*Dataset content*:
========================================
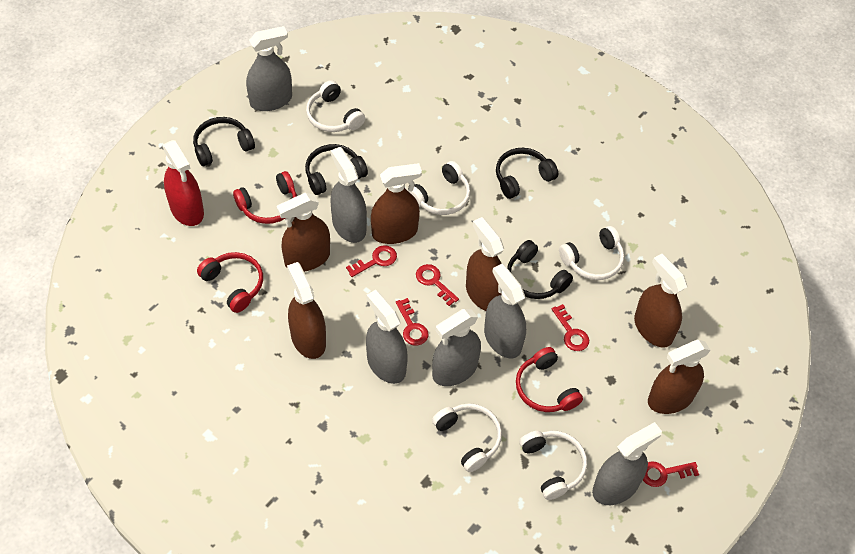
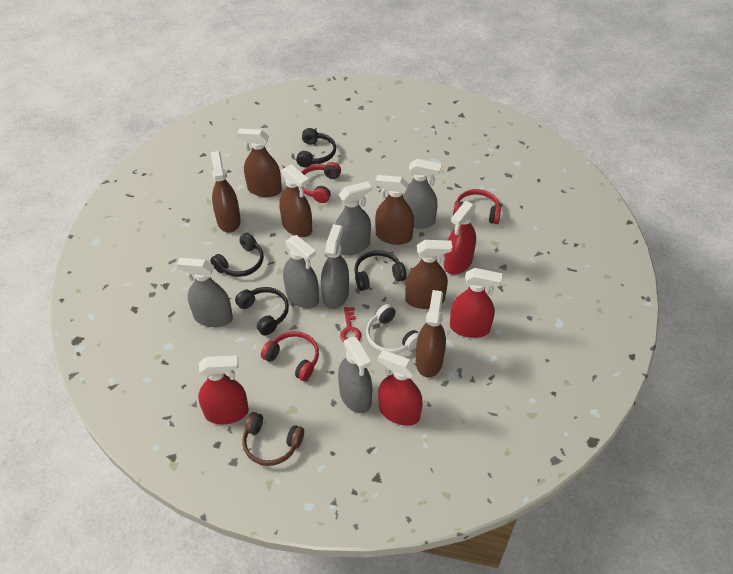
brown headphones: 0 -> 1
red key: 5 -> 1
red spray bottle: 1 -> 4
white headphones: 5 -> 1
========================================
*Assignment*: Wherever a line in the data above holds "headphones", copy that line.

*Exercise response*:
brown headphones: 0 -> 1
white headphones: 5 -> 1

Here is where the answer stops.